_EXERCISE AIM:_ Reproduce exactly, from the line containing "(81, 159) = (108, 237): brown", every line down to the end of the data below.

_DATA BELOW:_
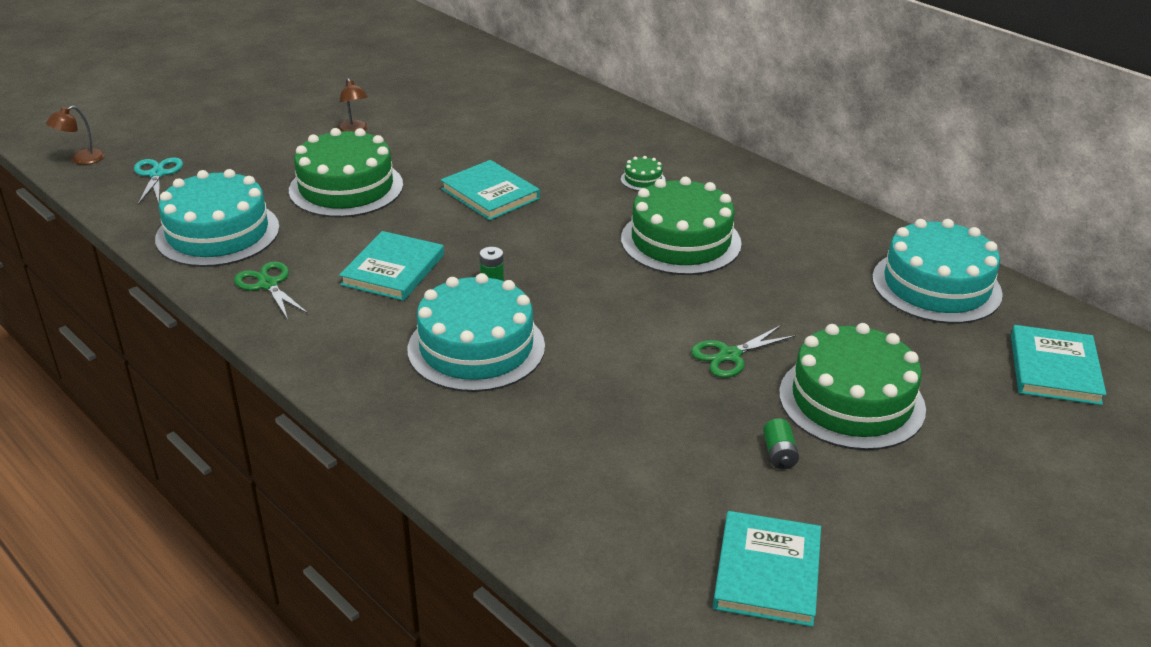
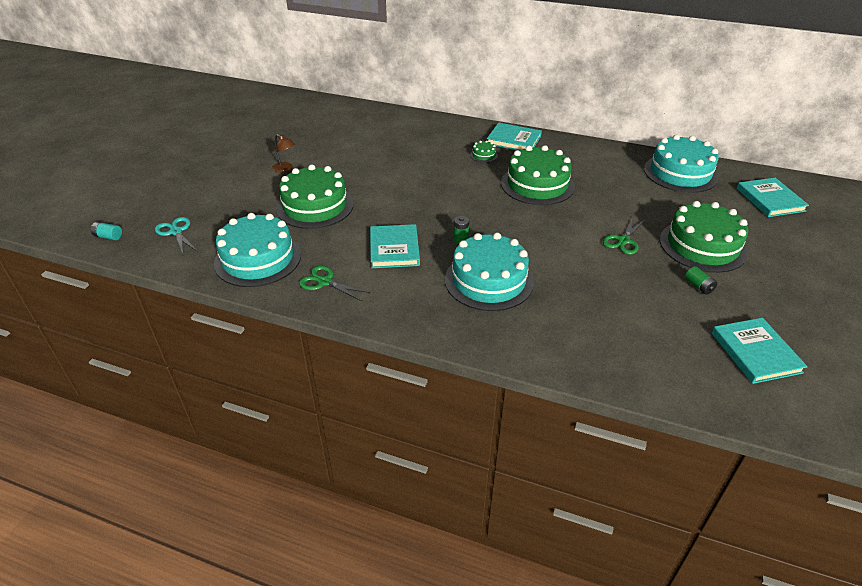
camera: 25 degrees left, 5 degrees up
(81, 159) = (108, 237): brown lamp -> turquoise battery
(490, 194) = (407, 186): turquoise book -> turquoise book (514, 140)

_WRITTEN ANSWER:_
(81, 159) = (108, 237): brown lamp -> turquoise battery
(490, 194) = (407, 186): turquoise book -> turquoise book (514, 140)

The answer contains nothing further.